# SUPPLIED ENTRIES
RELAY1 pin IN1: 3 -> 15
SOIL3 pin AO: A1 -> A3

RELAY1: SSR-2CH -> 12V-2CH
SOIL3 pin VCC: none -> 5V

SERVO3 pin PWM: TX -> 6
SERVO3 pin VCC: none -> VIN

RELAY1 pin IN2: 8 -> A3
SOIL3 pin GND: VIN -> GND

==

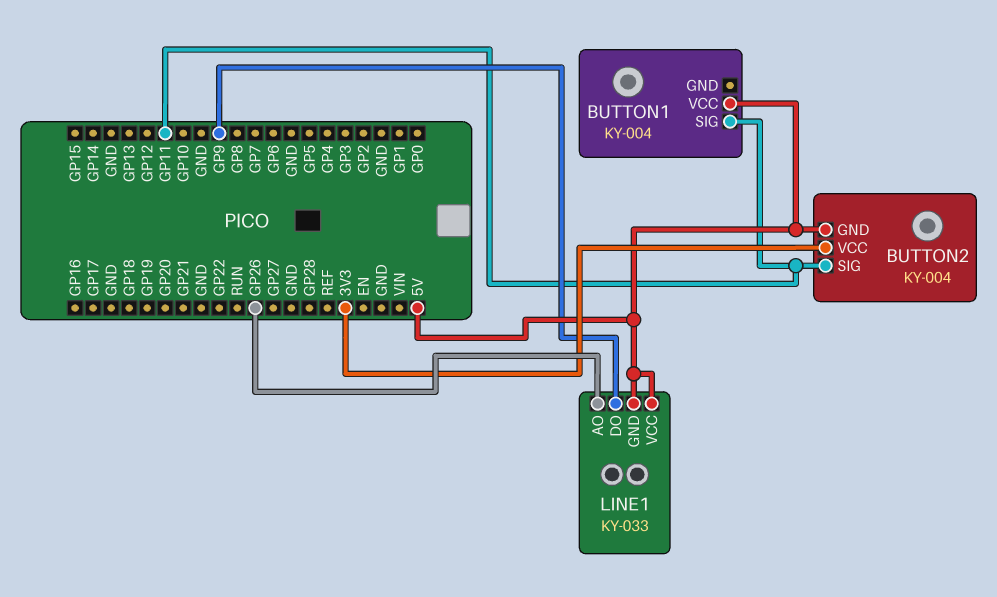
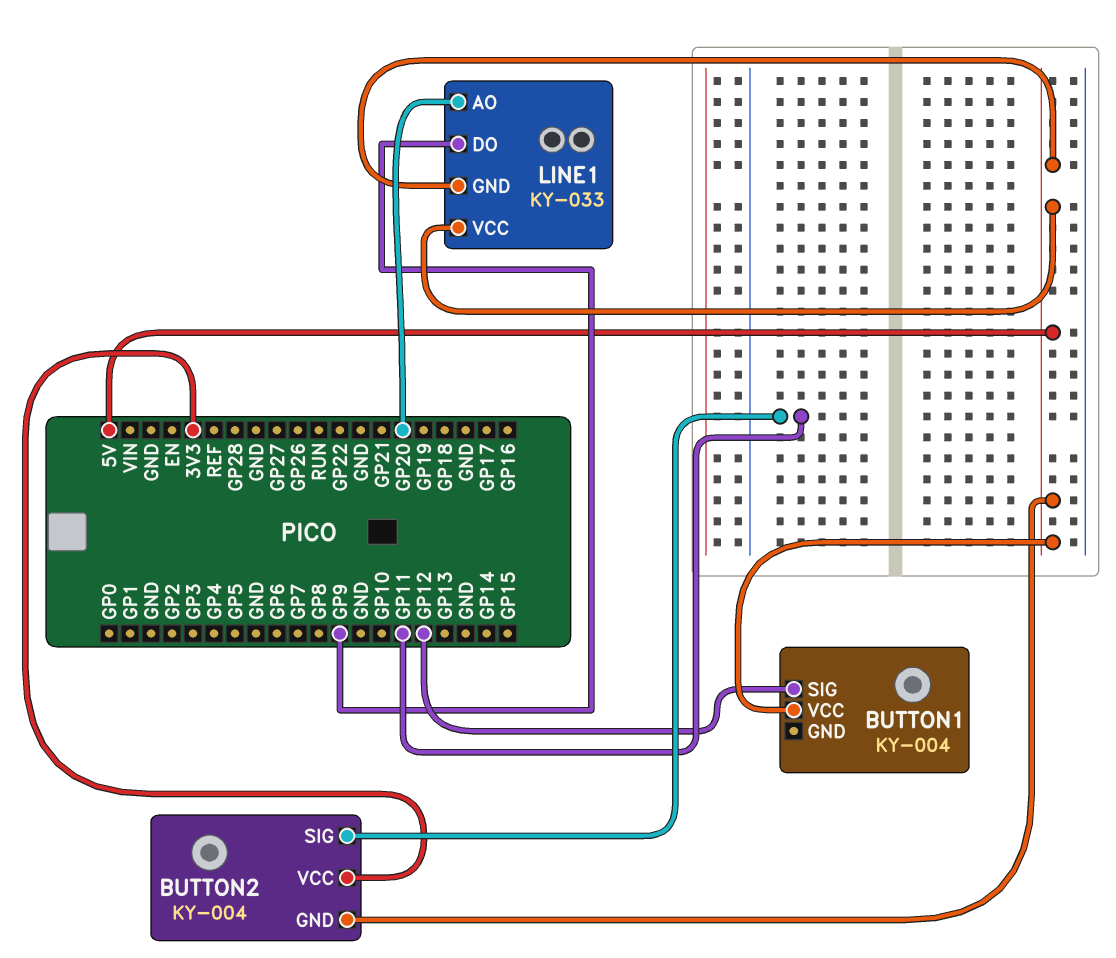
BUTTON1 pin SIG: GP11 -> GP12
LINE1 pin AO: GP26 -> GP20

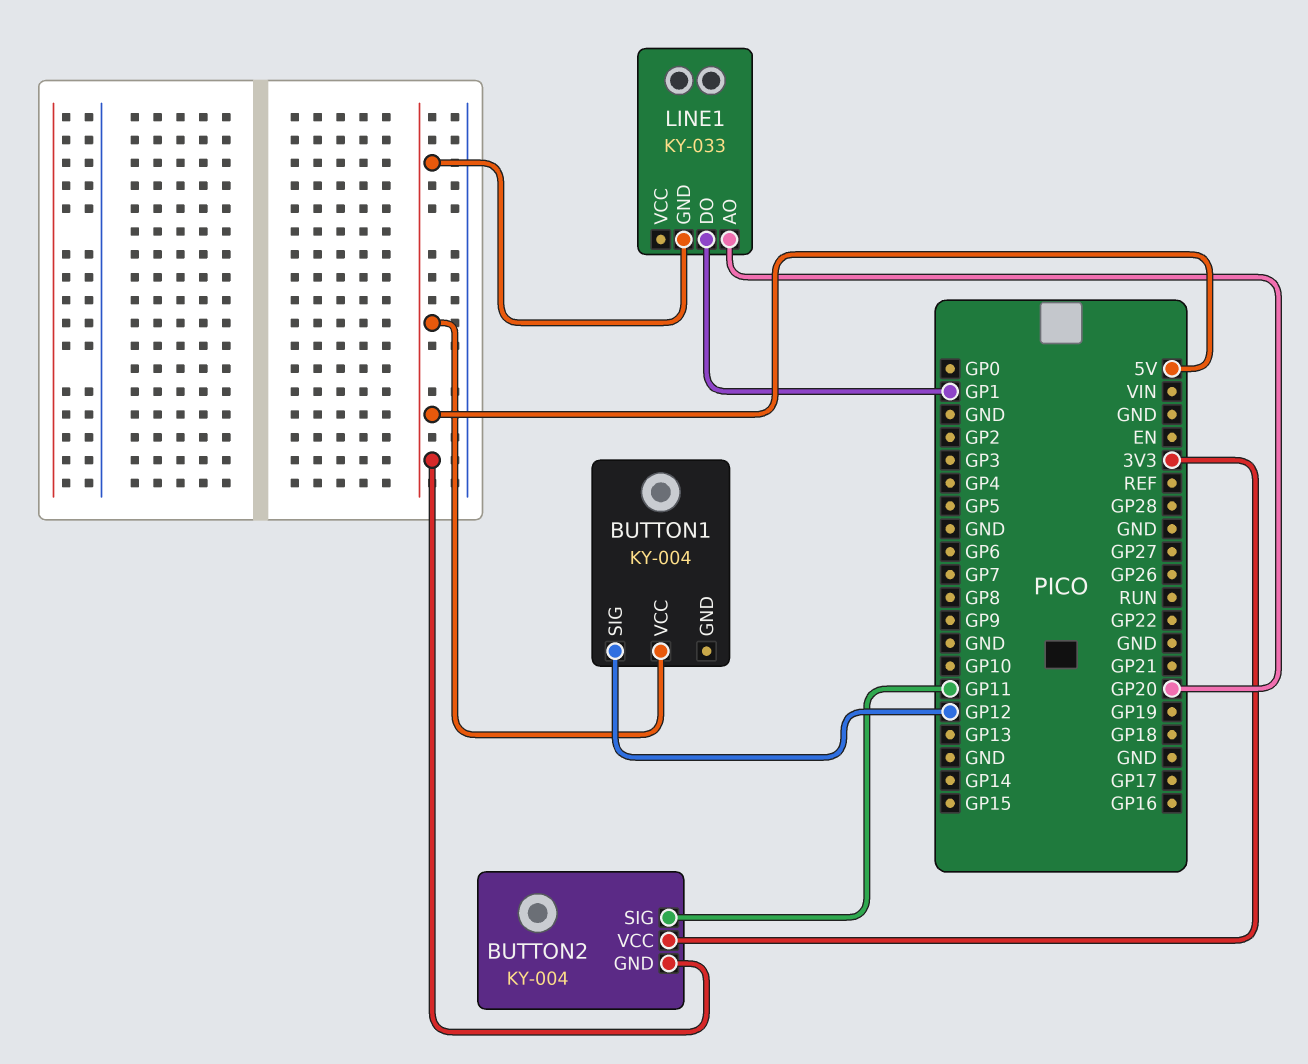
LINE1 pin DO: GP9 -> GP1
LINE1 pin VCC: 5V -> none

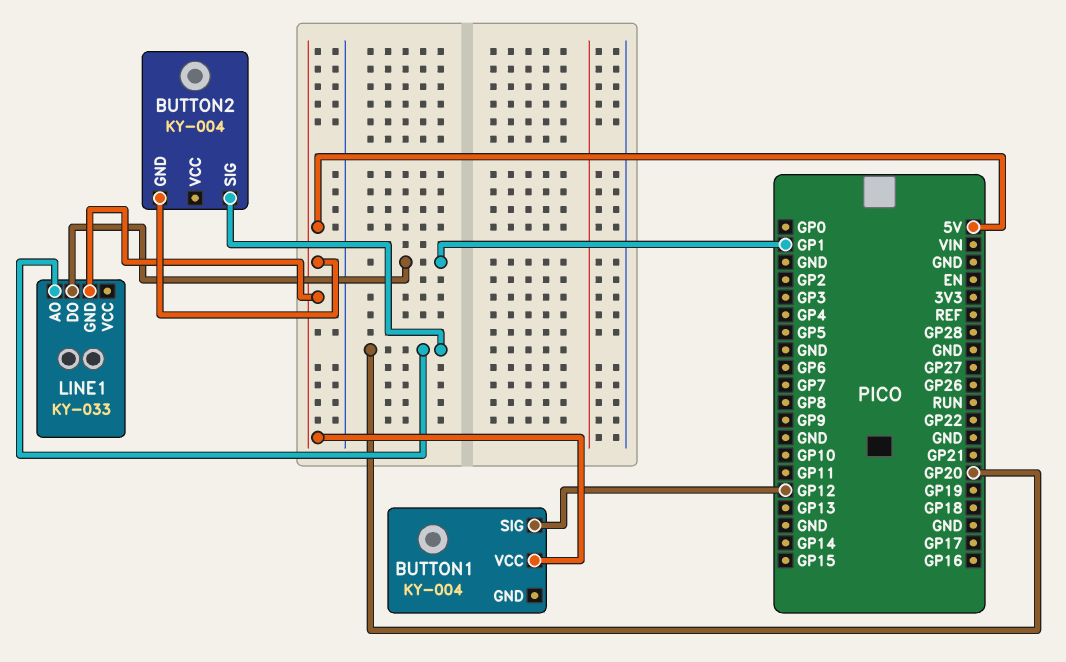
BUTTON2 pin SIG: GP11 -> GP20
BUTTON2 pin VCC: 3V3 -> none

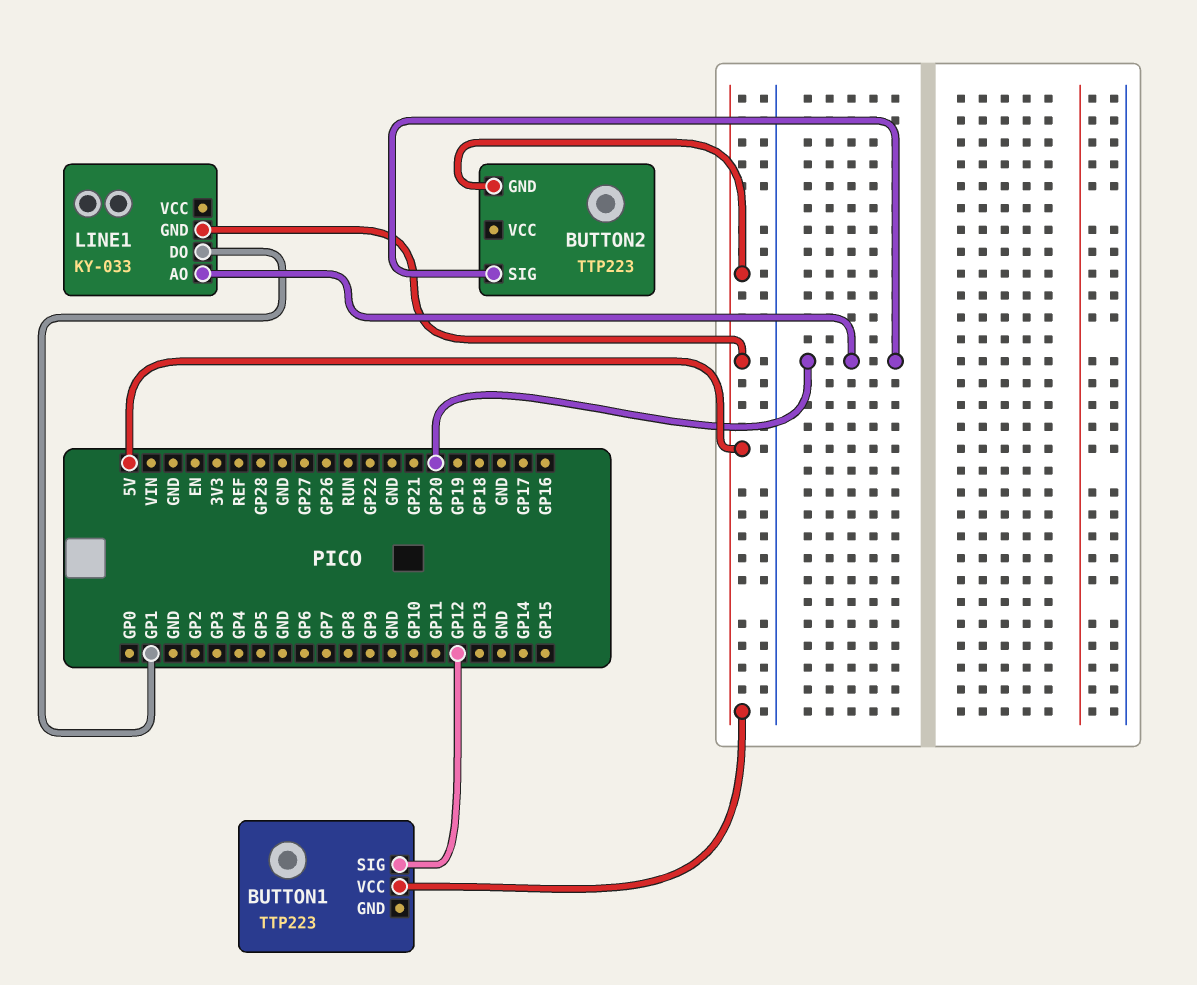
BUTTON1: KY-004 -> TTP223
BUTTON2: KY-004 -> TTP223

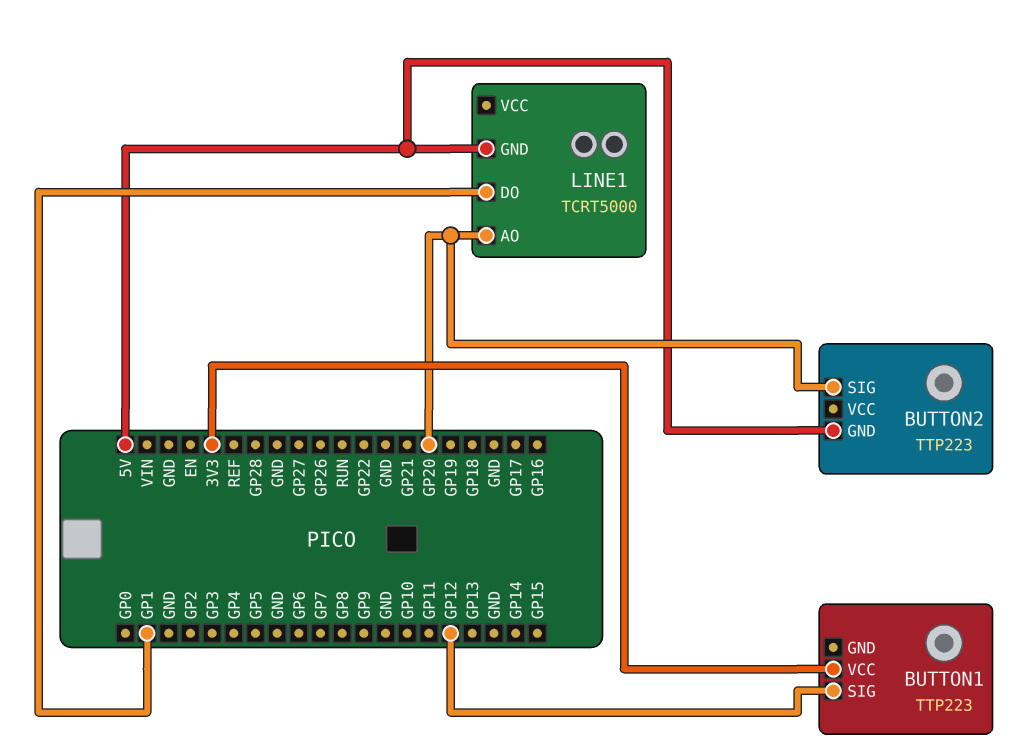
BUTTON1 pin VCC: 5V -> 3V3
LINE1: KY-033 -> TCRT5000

# WHAT YOU SHOULD DO
Precisely the lines between those holding "SOIL3 pin AO: A1 -> A3" and "SOIL3 pin GND: VIN -> GND", inclusive, are to be reproduced from the listing above, with nothing added.

# SOLUTION TO THE EXERCISE
SOIL3 pin AO: A1 -> A3

RELAY1: SSR-2CH -> 12V-2CH
SOIL3 pin VCC: none -> 5V

SERVO3 pin PWM: TX -> 6
SERVO3 pin VCC: none -> VIN

RELAY1 pin IN2: 8 -> A3
SOIL3 pin GND: VIN -> GND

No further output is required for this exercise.